Before-and-after object listings
----------
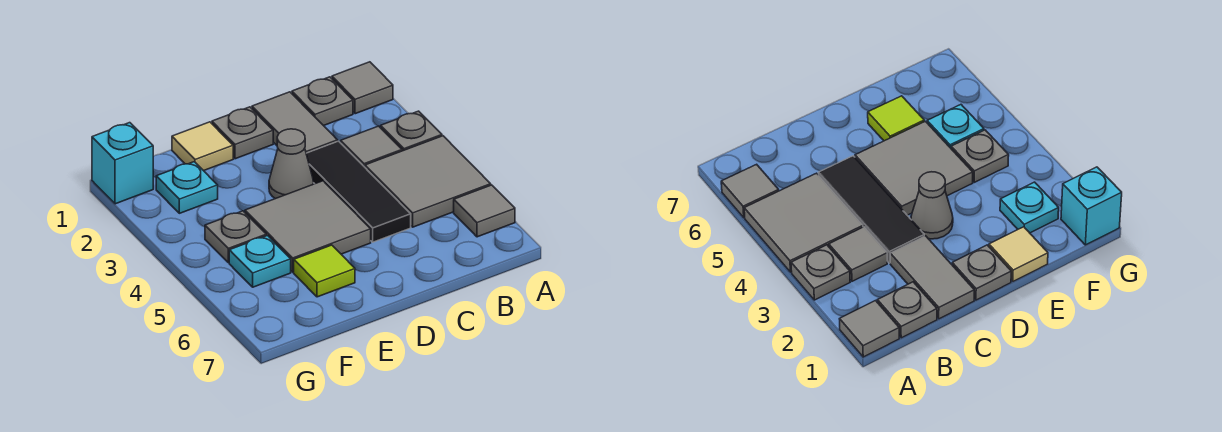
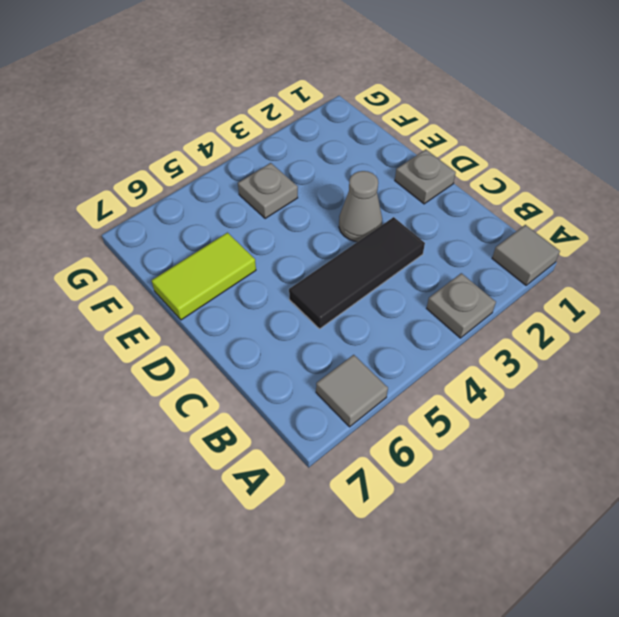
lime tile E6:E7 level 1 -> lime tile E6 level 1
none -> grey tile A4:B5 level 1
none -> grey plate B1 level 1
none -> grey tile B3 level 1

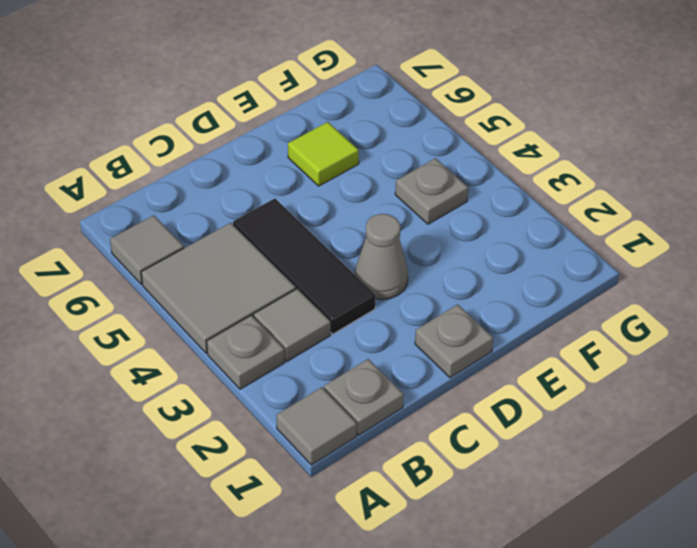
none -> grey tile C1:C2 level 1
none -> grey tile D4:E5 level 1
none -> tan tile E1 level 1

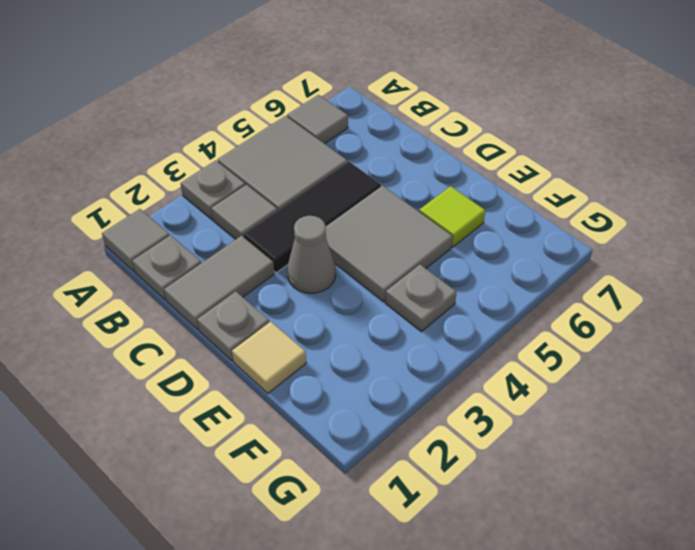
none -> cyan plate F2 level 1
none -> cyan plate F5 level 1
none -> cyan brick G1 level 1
----------
* _What the task asks_:
Output the records exactly, pictures excluded.

* _Final answer_:
lime tile E6:E7 level 1 -> lime tile E6 level 1
none -> grey tile A4:B5 level 1
none -> grey plate B1 level 1
none -> grey tile B3 level 1

none -> grey tile C1:C2 level 1
none -> grey tile D4:E5 level 1
none -> tan tile E1 level 1

none -> cyan plate F2 level 1
none -> cyan plate F5 level 1
none -> cyan brick G1 level 1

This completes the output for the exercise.